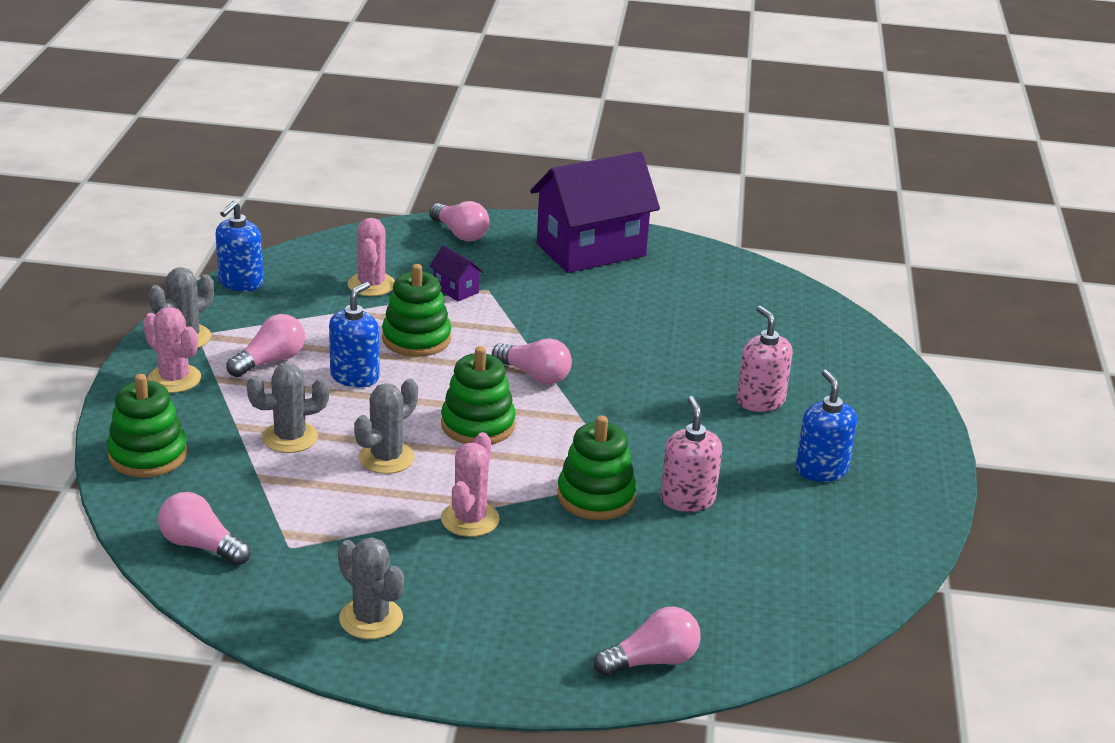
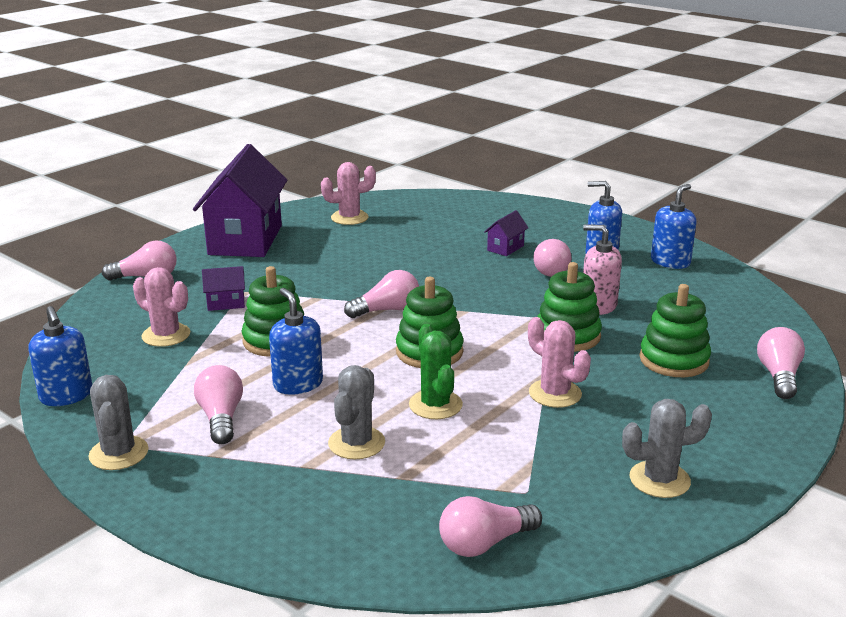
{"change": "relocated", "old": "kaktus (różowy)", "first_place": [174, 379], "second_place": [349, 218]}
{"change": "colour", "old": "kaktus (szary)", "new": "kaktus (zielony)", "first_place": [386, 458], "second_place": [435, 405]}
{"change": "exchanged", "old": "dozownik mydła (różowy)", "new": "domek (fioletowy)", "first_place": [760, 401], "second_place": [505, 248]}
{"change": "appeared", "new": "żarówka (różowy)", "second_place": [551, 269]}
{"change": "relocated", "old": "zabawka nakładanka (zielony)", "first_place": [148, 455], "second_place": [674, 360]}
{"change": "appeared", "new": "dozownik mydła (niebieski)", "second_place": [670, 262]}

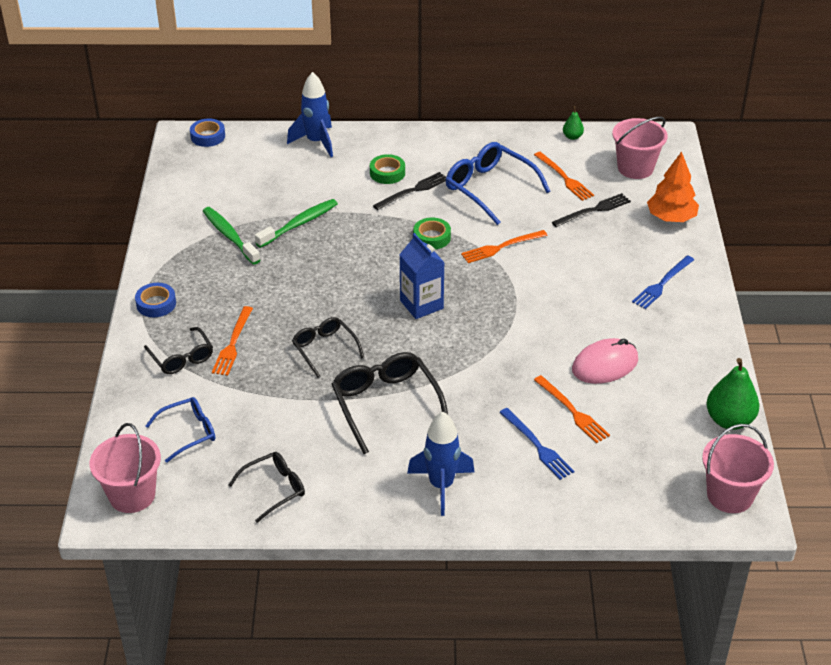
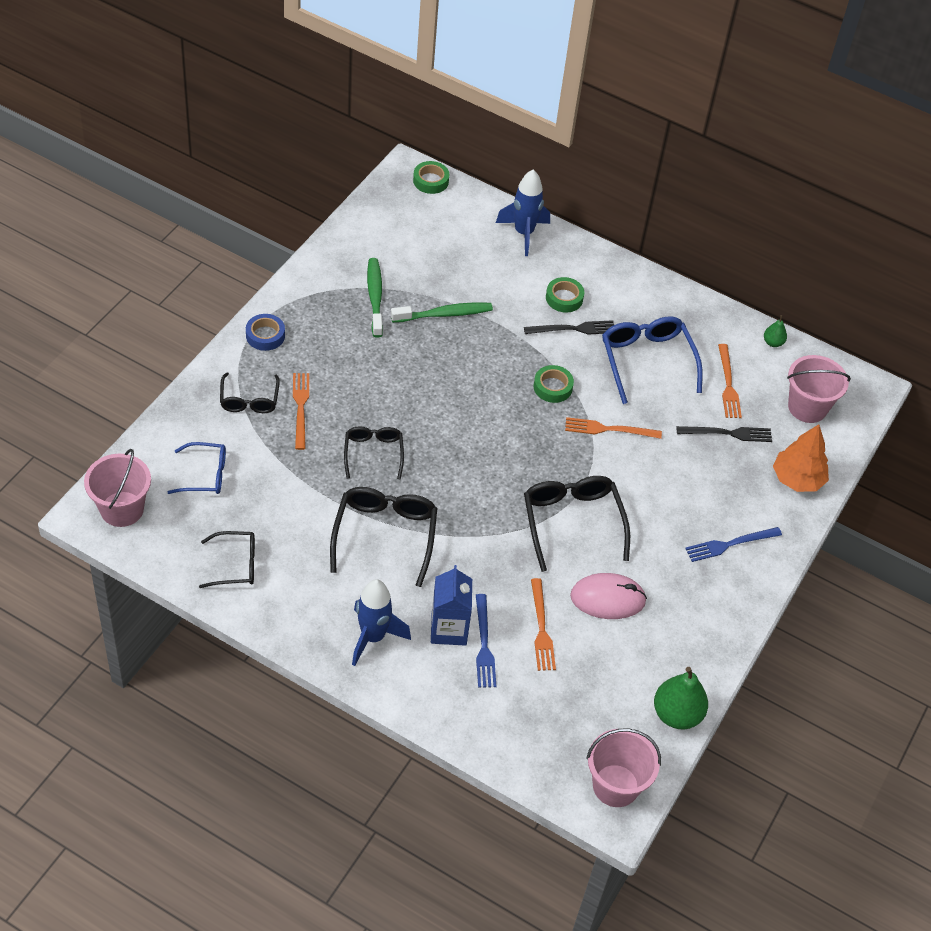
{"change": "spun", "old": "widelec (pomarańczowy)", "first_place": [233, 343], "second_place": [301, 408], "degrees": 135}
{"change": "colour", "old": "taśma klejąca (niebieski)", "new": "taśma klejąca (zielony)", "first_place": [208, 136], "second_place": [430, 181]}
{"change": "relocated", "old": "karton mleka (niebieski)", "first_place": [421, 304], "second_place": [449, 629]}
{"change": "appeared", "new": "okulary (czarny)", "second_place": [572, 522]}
*****
**WORK TO COMPLETE**
Filter the entries above and return only the lines holding "kaktus".

**WRITTEN SOLUTION**
{"change": "relocated", "old": "kaktus (różowy)", "first_place": [174, 379], "second_place": [349, 218]}
{"change": "colour", "old": "kaktus (szary)", "new": "kaktus (zielony)", "first_place": [386, 458], "second_place": [435, 405]}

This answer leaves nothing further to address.